**Your instructions**
Scan the entries below for "blue" and copy each line that holds it.

**Available records**
= = =
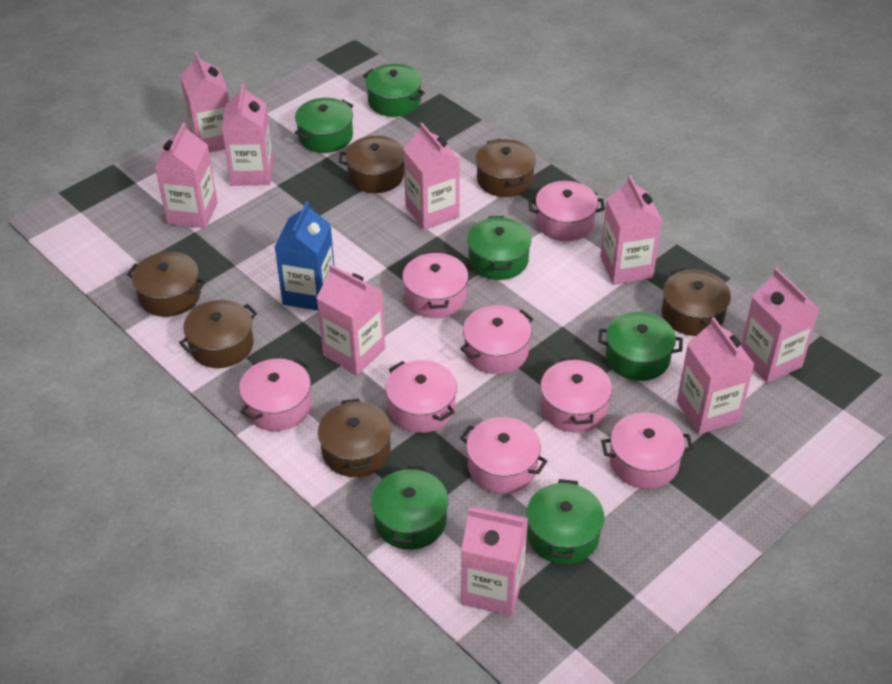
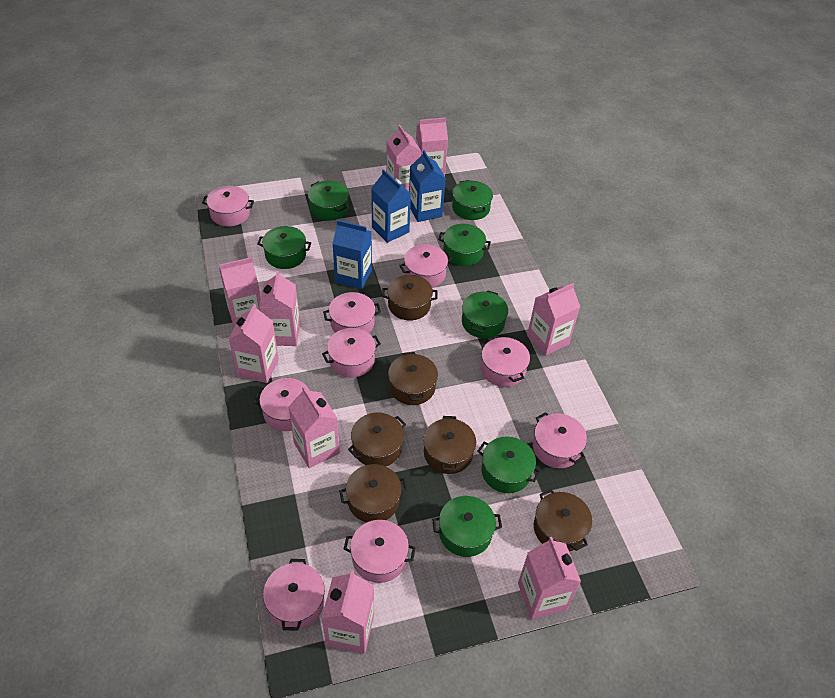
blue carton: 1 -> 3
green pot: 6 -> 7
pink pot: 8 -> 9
= = =
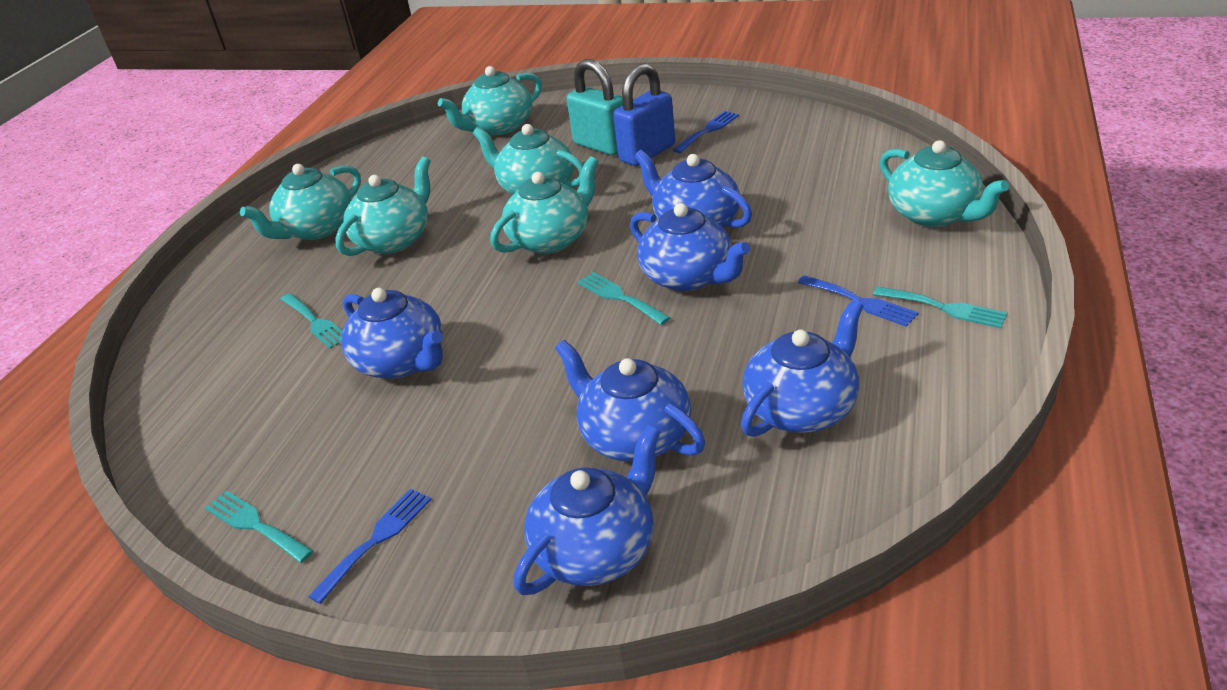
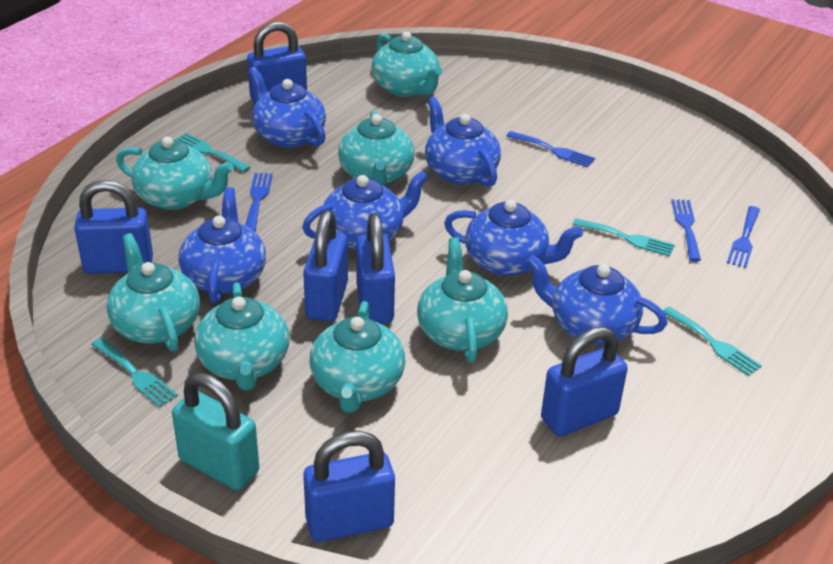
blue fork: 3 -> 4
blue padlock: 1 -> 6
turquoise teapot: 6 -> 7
= = =
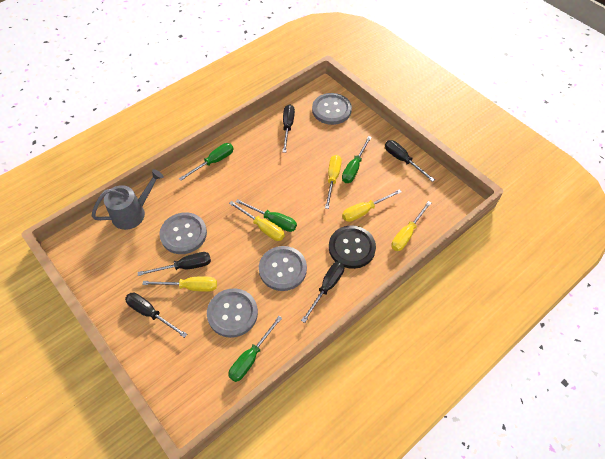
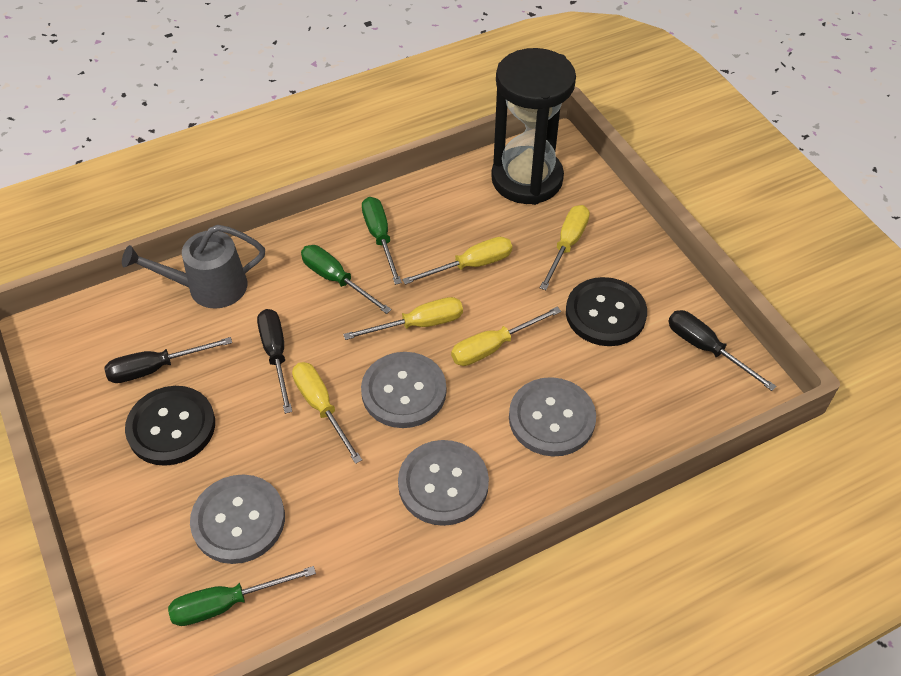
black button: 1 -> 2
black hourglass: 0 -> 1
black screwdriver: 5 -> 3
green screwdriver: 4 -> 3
= = =
**The completed task**
blue carton: 1 -> 3
blue fork: 3 -> 4
blue padlock: 1 -> 6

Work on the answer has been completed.